THE RECORDS
########################################

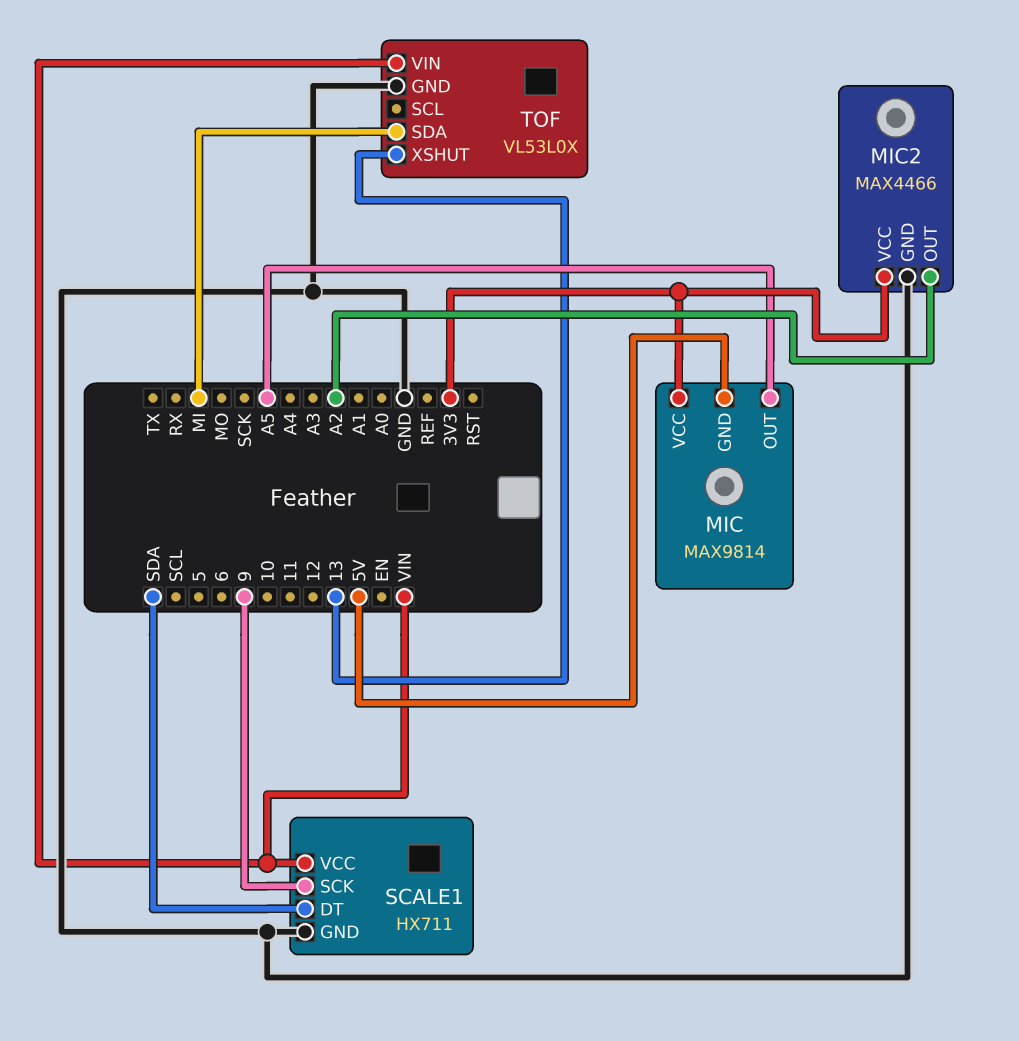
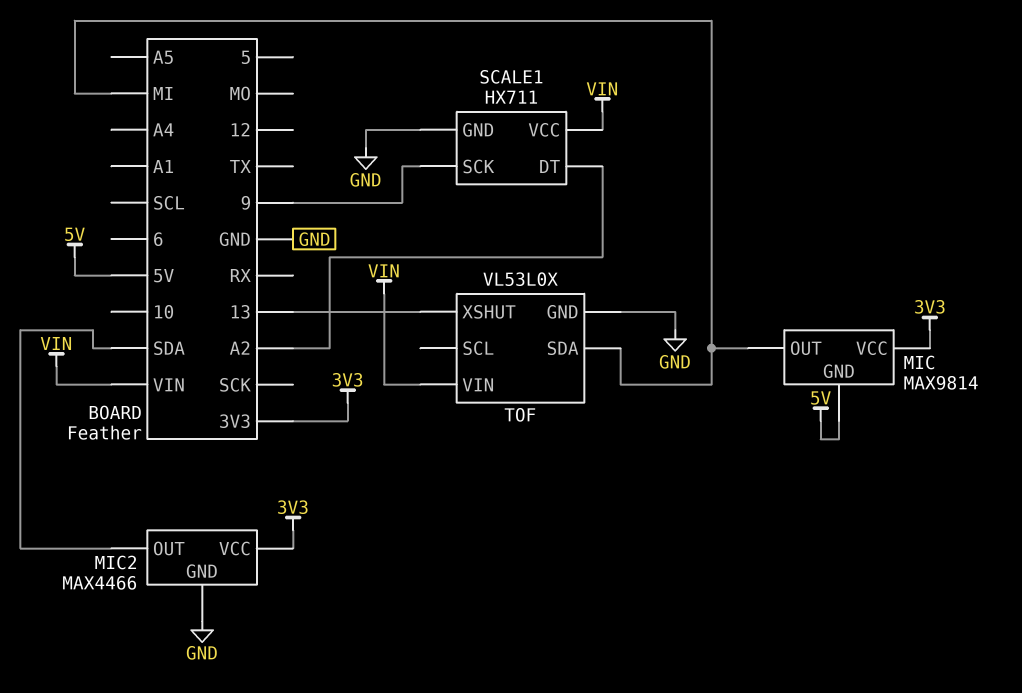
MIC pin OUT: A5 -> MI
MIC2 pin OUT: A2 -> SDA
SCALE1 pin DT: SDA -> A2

########################################

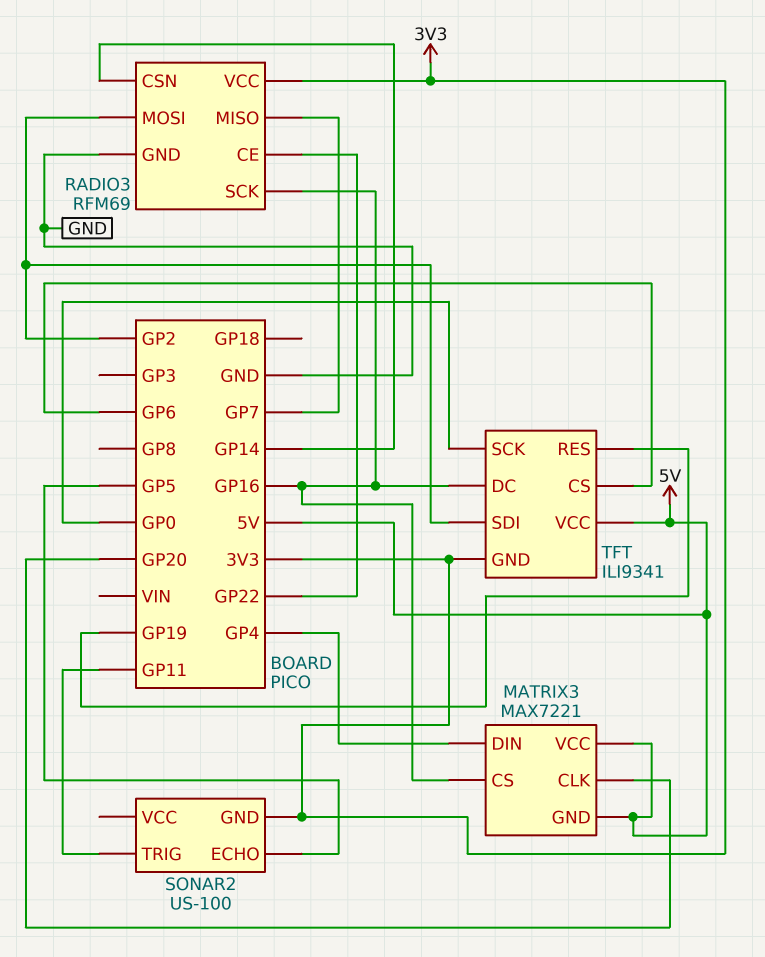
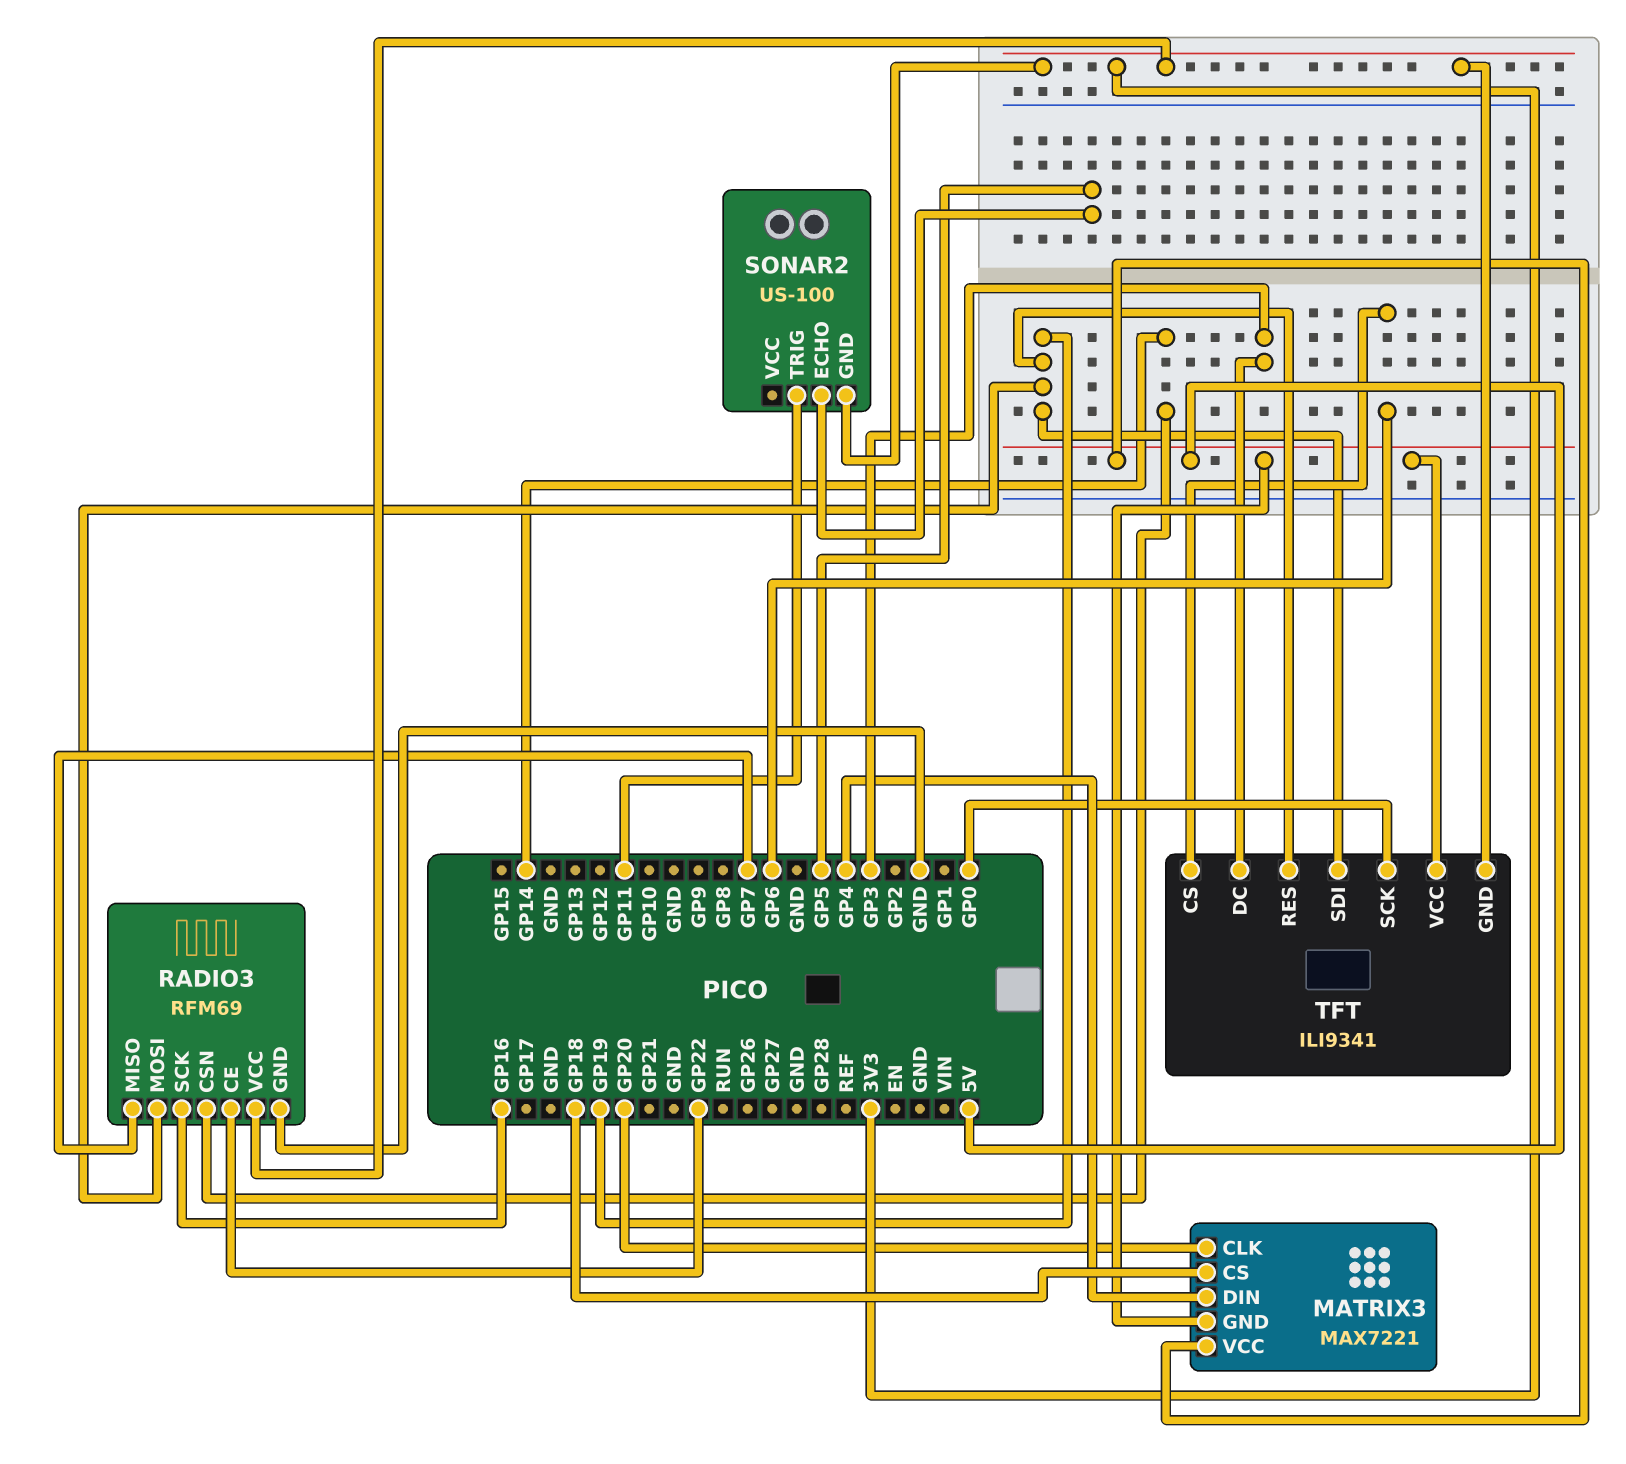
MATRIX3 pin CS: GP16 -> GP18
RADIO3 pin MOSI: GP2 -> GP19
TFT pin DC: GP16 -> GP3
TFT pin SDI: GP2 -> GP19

########################################

Beginning at the line with "MATRIX3 pin CS: GP16 -> GP18" and stopping after the line with "TFT pin SDI: GP2 -> GP19", please write out every line of the data above exactly and nothing else.

MATRIX3 pin CS: GP16 -> GP18
RADIO3 pin MOSI: GP2 -> GP19
TFT pin DC: GP16 -> GP3
TFT pin SDI: GP2 -> GP19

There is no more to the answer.